_TASK:_
What's needed: every entry, printed exactly, minus the images.
[[ DATA open ]]
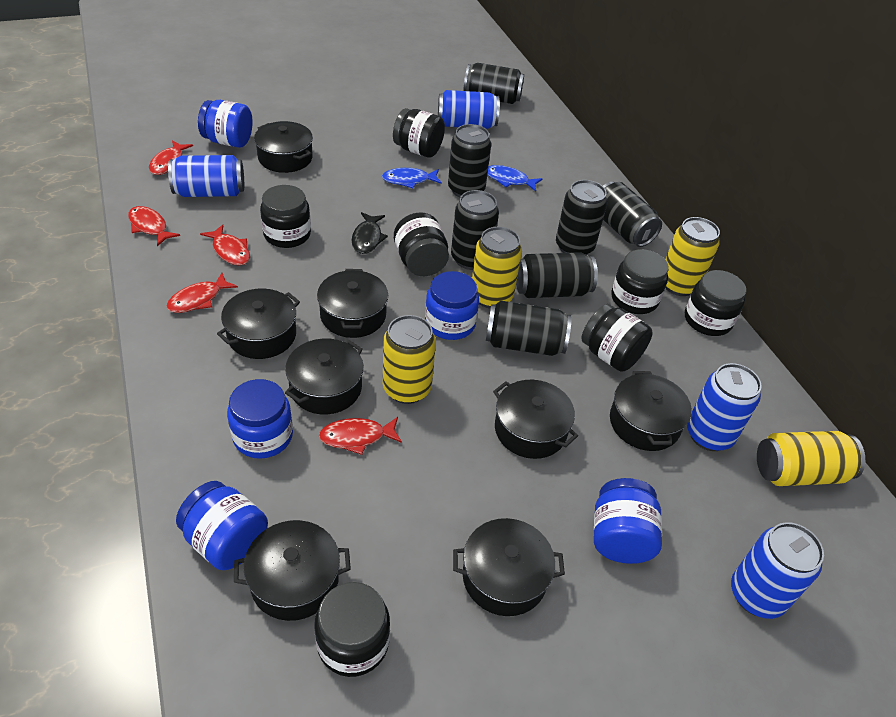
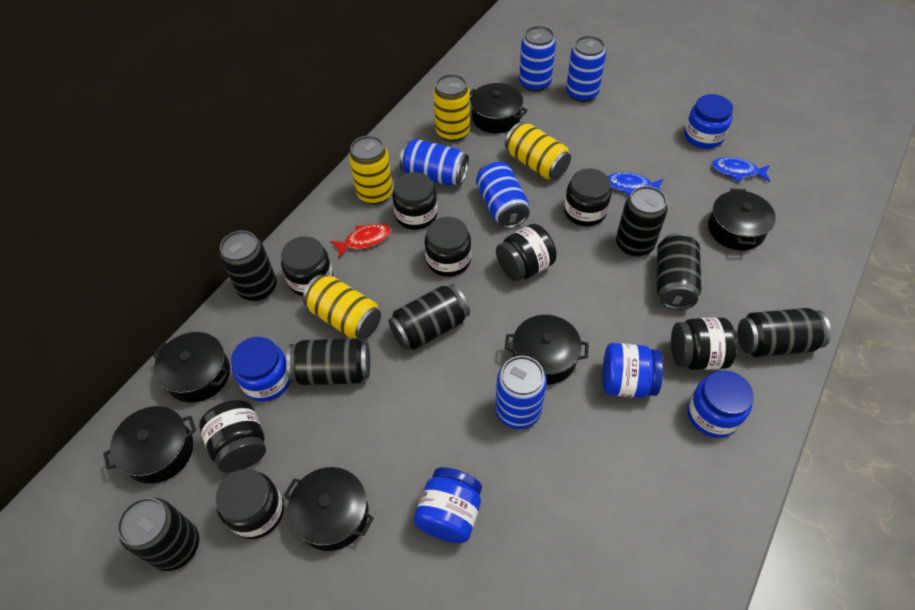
black fish: 1 -> 0
black jar: 7 -> 8
black pot: 8 -> 6
blue can: 4 -> 5
red fish: 5 -> 1

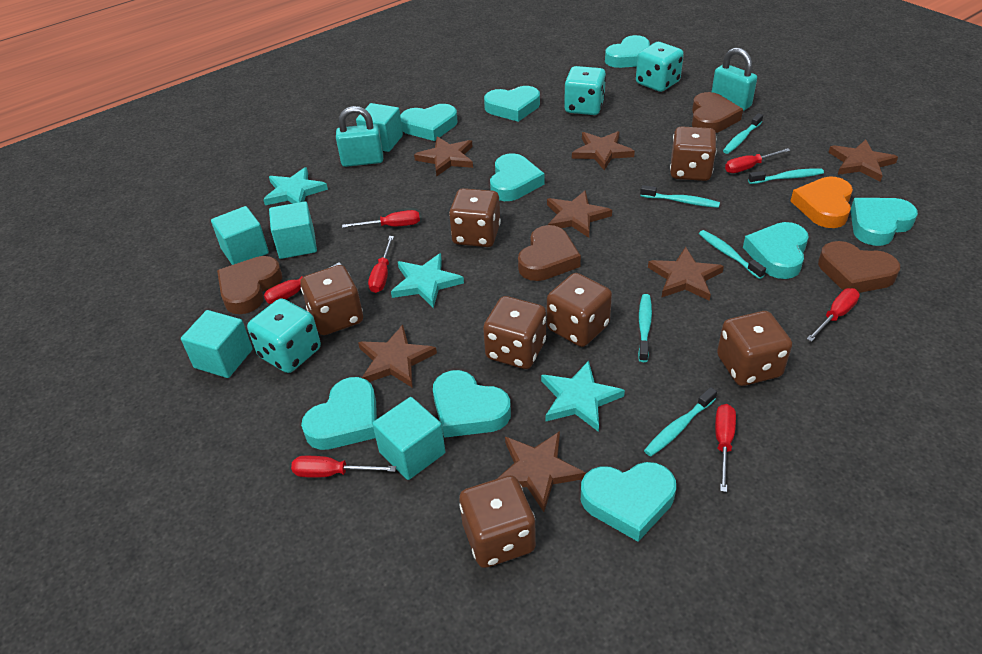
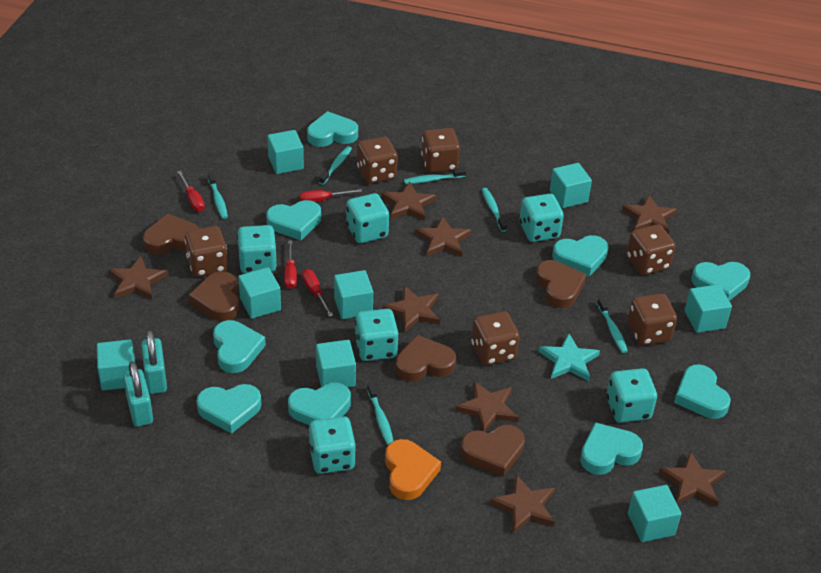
brown dice: 7 -> 6
brown heart: 4 -> 5
brown star: 7 -> 8
red screwdriver: 7 -> 4
turquoise cube: 5 -> 8
turquoise dice: 3 -> 6
turquoise star: 3 -> 1

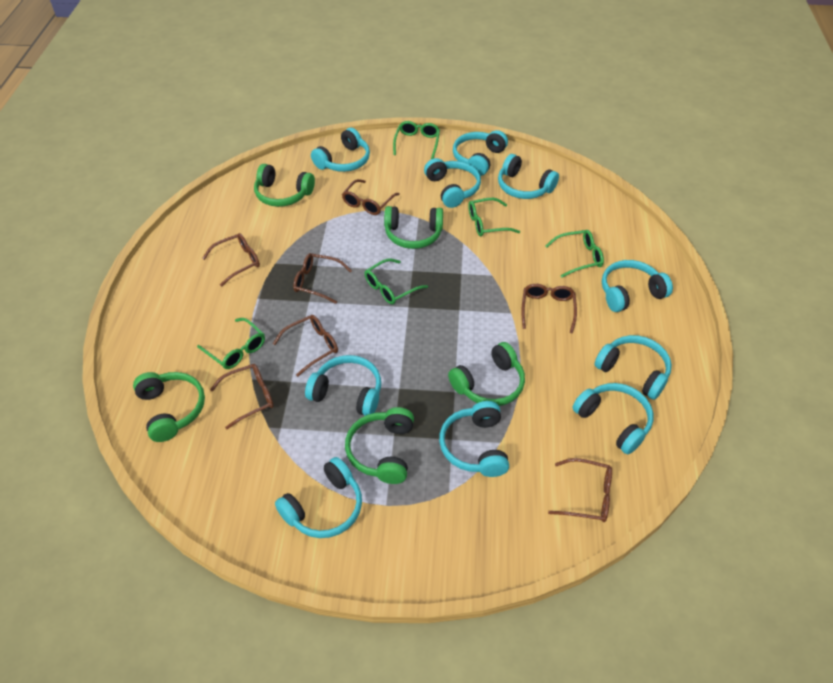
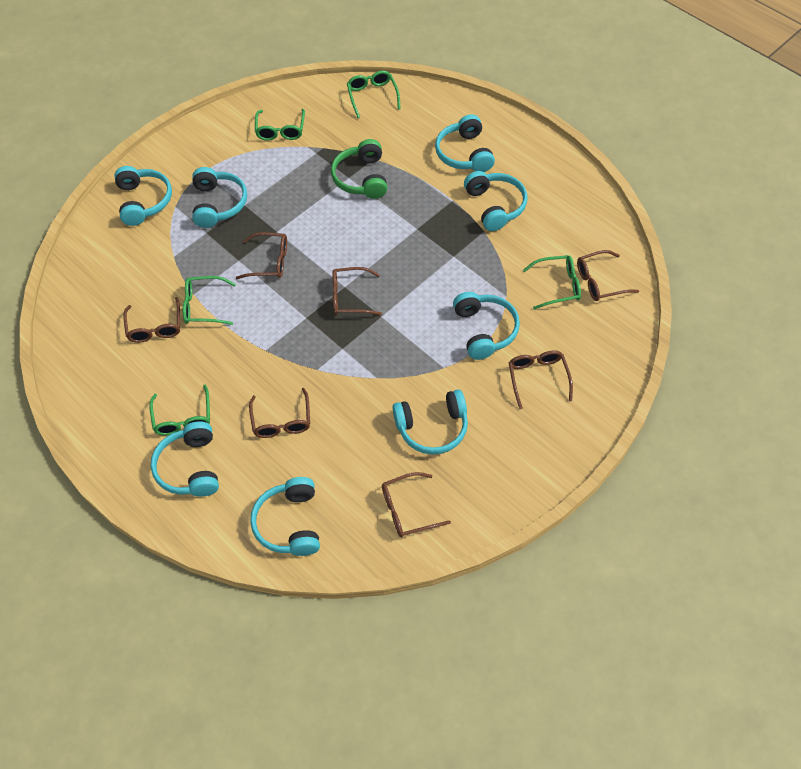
green headphones: 5 -> 1
turquoise headphones: 10 -> 8

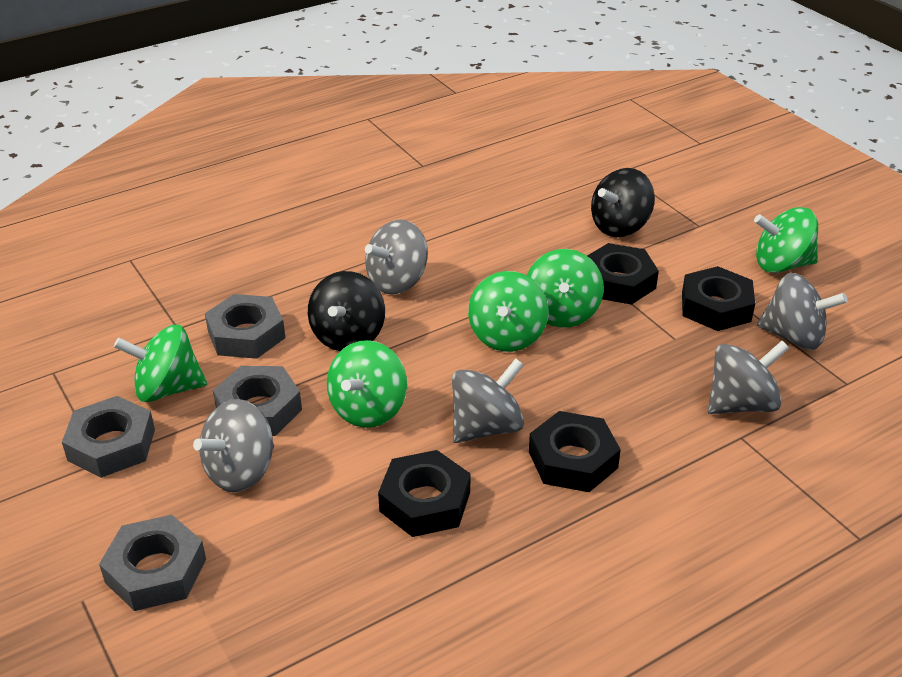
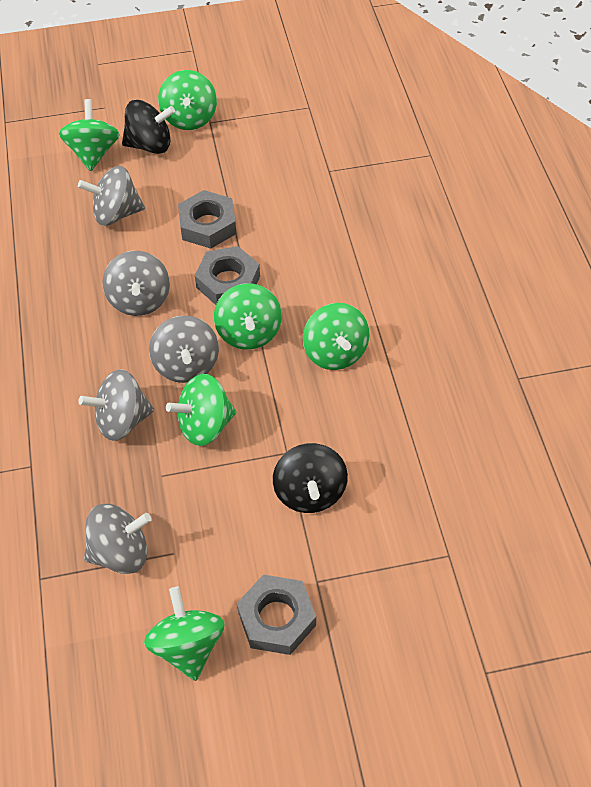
black nut: 4 -> 0
green spinning top: 5 -> 6
grey nut: 4 -> 3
[[ DATA closed ]]
_TASK SOLUTION:_
black fish: 1 -> 0
black jar: 7 -> 8
black pot: 8 -> 6
blue can: 4 -> 5
red fish: 5 -> 1

brown dice: 7 -> 6
brown heart: 4 -> 5
brown star: 7 -> 8
red screwdriver: 7 -> 4
turquoise cube: 5 -> 8
turquoise dice: 3 -> 6
turquoise star: 3 -> 1

green headphones: 5 -> 1
turquoise headphones: 10 -> 8

black nut: 4 -> 0
green spinning top: 5 -> 6
grey nut: 4 -> 3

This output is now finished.